Task description
Set down the entries once more, exactly as given.

Dataset

----------------------------------------

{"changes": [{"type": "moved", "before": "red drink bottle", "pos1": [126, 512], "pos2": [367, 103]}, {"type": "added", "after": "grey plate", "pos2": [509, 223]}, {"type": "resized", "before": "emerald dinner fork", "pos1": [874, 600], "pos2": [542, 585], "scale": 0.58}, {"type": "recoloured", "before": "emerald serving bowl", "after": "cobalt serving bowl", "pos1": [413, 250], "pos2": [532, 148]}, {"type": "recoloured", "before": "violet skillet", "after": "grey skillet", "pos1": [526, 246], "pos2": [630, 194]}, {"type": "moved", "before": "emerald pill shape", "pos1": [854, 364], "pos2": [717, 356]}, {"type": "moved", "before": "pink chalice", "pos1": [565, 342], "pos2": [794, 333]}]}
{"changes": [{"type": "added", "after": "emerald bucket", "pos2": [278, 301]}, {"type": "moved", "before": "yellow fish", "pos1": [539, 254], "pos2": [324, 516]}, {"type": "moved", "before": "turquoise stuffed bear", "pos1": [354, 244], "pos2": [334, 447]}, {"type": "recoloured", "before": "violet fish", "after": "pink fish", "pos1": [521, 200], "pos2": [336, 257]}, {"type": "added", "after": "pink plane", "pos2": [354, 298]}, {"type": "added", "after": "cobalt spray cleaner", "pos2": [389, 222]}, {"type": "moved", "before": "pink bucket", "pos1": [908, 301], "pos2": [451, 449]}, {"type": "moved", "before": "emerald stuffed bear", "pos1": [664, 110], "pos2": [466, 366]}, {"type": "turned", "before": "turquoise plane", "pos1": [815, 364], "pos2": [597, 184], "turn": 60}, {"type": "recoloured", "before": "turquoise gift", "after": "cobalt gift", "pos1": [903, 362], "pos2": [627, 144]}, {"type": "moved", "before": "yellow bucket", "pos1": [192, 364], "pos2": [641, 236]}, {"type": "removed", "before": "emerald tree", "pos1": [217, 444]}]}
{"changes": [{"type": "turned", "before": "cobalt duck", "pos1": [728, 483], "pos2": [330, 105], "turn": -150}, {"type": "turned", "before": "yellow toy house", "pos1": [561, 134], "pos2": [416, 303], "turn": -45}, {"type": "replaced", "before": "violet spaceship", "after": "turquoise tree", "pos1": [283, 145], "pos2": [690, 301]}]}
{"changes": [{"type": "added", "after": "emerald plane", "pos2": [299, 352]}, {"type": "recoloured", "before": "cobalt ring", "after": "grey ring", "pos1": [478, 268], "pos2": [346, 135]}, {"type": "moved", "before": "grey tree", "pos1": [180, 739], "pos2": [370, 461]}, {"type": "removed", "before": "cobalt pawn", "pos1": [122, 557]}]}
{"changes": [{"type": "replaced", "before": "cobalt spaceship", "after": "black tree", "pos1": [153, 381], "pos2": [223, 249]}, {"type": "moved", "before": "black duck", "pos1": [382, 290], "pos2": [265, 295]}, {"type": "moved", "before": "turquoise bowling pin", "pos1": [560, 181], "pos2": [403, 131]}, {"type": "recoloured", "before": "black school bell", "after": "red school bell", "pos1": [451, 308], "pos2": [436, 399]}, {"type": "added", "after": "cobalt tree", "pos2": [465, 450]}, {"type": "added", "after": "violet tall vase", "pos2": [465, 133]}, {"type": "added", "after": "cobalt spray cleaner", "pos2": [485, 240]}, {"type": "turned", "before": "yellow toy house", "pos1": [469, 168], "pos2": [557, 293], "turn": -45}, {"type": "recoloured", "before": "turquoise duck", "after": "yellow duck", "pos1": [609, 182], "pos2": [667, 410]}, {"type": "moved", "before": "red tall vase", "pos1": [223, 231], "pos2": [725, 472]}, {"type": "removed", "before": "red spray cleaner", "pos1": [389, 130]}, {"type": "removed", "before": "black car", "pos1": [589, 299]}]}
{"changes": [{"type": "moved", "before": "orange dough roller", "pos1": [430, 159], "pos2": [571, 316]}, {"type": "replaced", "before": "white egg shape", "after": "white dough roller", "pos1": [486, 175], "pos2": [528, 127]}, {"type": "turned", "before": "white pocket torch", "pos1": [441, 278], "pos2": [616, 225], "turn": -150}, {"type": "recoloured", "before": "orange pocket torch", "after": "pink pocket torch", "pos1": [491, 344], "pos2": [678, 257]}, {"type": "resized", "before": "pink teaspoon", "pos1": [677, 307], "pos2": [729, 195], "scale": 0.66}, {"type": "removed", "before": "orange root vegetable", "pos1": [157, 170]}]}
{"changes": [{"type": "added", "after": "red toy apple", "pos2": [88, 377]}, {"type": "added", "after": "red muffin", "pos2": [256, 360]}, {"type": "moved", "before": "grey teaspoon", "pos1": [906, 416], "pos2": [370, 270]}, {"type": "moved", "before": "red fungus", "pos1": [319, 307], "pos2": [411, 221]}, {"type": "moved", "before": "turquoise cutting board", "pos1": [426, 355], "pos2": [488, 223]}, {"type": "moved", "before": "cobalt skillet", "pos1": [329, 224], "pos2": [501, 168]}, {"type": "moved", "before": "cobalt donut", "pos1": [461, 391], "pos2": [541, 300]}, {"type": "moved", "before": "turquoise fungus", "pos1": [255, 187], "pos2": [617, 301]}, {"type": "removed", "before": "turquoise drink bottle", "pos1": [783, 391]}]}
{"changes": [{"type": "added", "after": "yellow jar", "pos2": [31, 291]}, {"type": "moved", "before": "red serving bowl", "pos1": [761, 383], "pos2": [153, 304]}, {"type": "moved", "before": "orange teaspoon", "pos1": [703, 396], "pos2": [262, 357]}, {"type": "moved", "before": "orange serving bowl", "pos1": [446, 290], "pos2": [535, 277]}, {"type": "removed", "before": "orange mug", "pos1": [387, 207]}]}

----------------------------------------

Result for this task
{"changes": [{"type": "moved", "before": "red drink bottle", "pos1": [126, 512], "pos2": [367, 103]}, {"type": "added", "after": "grey plate", "pos2": [509, 223]}, {"type": "resized", "before": "emerald dinner fork", "pos1": [874, 600], "pos2": [542, 585], "scale": 0.58}, {"type": "recoloured", "before": "emerald serving bowl", "after": "cobalt serving bowl", "pos1": [413, 250], "pos2": [532, 148]}, {"type": "recoloured", "before": "violet skillet", "after": "grey skillet", "pos1": [526, 246], "pos2": [630, 194]}, {"type": "moved", "before": "emerald pill shape", "pos1": [854, 364], "pos2": [717, 356]}, {"type": "moved", "before": "pink chalice", "pos1": [565, 342], "pos2": [794, 333]}]}
{"changes": [{"type": "added", "after": "emerald bucket", "pos2": [278, 301]}, {"type": "moved", "before": "yellow fish", "pos1": [539, 254], "pos2": [324, 516]}, {"type": "moved", "before": "turquoise stuffed bear", "pos1": [354, 244], "pos2": [334, 447]}, {"type": "recoloured", "before": "violet fish", "after": "pink fish", "pos1": [521, 200], "pos2": [336, 257]}, {"type": "added", "after": "pink plane", "pos2": [354, 298]}, {"type": "added", "after": "cobalt spray cleaner", "pos2": [389, 222]}, {"type": "moved", "before": "pink bucket", "pos1": [908, 301], "pos2": [451, 449]}, {"type": "moved", "before": "emerald stuffed bear", "pos1": [664, 110], "pos2": [466, 366]}, {"type": "turned", "before": "turquoise plane", "pos1": [815, 364], "pos2": [597, 184], "turn": 60}, {"type": "recoloured", "before": "turquoise gift", "after": "cobalt gift", "pos1": [903, 362], "pos2": [627, 144]}, {"type": "moved", "before": "yellow bucket", "pos1": [192, 364], "pos2": [641, 236]}, {"type": "removed", "before": "emerald tree", "pos1": [217, 444]}]}
{"changes": [{"type": "turned", "before": "cobalt duck", "pos1": [728, 483], "pos2": [330, 105], "turn": -150}, {"type": "turned", "before": "yellow toy house", "pos1": [561, 134], "pos2": [416, 303], "turn": -45}, {"type": "replaced", "before": "violet spaceship", "after": "turquoise tree", "pos1": [283, 145], "pos2": [690, 301]}]}
{"changes": [{"type": "added", "after": "emerald plane", "pos2": [299, 352]}, {"type": "recoloured", "before": "cobalt ring", "after": "grey ring", "pos1": [478, 268], "pos2": [346, 135]}, {"type": "moved", "before": "grey tree", "pos1": [180, 739], "pos2": [370, 461]}, {"type": "removed", "before": "cobalt pawn", "pos1": [122, 557]}]}
{"changes": [{"type": "replaced", "before": "cobalt spaceship", "after": "black tree", "pos1": [153, 381], "pos2": [223, 249]}, {"type": "moved", "before": "black duck", "pos1": [382, 290], "pos2": [265, 295]}, {"type": "moved", "before": "turquoise bowling pin", "pos1": [560, 181], "pos2": [403, 131]}, {"type": "recoloured", "before": "black school bell", "after": "red school bell", "pos1": [451, 308], "pos2": [436, 399]}, {"type": "added", "after": "cobalt tree", "pos2": [465, 450]}, {"type": "added", "after": "violet tall vase", "pos2": [465, 133]}, {"type": "added", "after": "cobalt spray cleaner", "pos2": [485, 240]}, {"type": "turned", "before": "yellow toy house", "pos1": [469, 168], "pos2": [557, 293], "turn": -45}, {"type": "recoloured", "before": "turquoise duck", "after": "yellow duck", "pos1": [609, 182], "pos2": [667, 410]}, {"type": "moved", "before": "red tall vase", "pos1": [223, 231], "pos2": [725, 472]}, {"type": "removed", "before": "red spray cleaner", "pos1": [389, 130]}, {"type": "removed", "before": "black car", "pos1": [589, 299]}]}
{"changes": [{"type": "moved", "before": "orange dough roller", "pos1": [430, 159], "pos2": [571, 316]}, {"type": "replaced", "before": "white egg shape", "after": "white dough roller", "pos1": [486, 175], "pos2": [528, 127]}, {"type": "turned", "before": "white pocket torch", "pos1": [441, 278], "pos2": [616, 225], "turn": -150}, {"type": "recoloured", "before": "orange pocket torch", "after": "pink pocket torch", "pos1": [491, 344], "pos2": [678, 257]}, {"type": "resized", "before": "pink teaspoon", "pos1": [677, 307], "pos2": [729, 195], "scale": 0.66}, {"type": "removed", "before": "orange root vegetable", "pos1": [157, 170]}]}
{"changes": [{"type": "added", "after": "red toy apple", "pos2": [88, 377]}, {"type": "added", "after": "red muffin", "pos2": [256, 360]}, {"type": "moved", "before": "grey teaspoon", "pos1": [906, 416], "pos2": [370, 270]}, {"type": "moved", "before": "red fungus", "pos1": [319, 307], "pos2": [411, 221]}, {"type": "moved", "before": "turquoise cutting board", "pos1": [426, 355], "pos2": [488, 223]}, {"type": "moved", "before": "cobalt skillet", "pos1": [329, 224], "pos2": [501, 168]}, {"type": "moved", "before": "cobalt donut", "pos1": [461, 391], "pos2": [541, 300]}, {"type": "moved", "before": "turquoise fungus", "pos1": [255, 187], "pos2": [617, 301]}, {"type": "removed", "before": "turquoise drink bottle", "pos1": [783, 391]}]}
{"changes": [{"type": "added", "after": "yellow jar", "pos2": [31, 291]}, {"type": "moved", "before": "red serving bowl", "pos1": [761, 383], "pos2": [153, 304]}, {"type": "moved", "before": "orange teaspoon", "pos1": [703, 396], "pos2": [262, 357]}, {"type": "moved", "before": "orange serving bowl", "pos1": [446, 290], "pos2": [535, 277]}, {"type": "removed", "before": "orange mug", "pos1": [387, 207]}]}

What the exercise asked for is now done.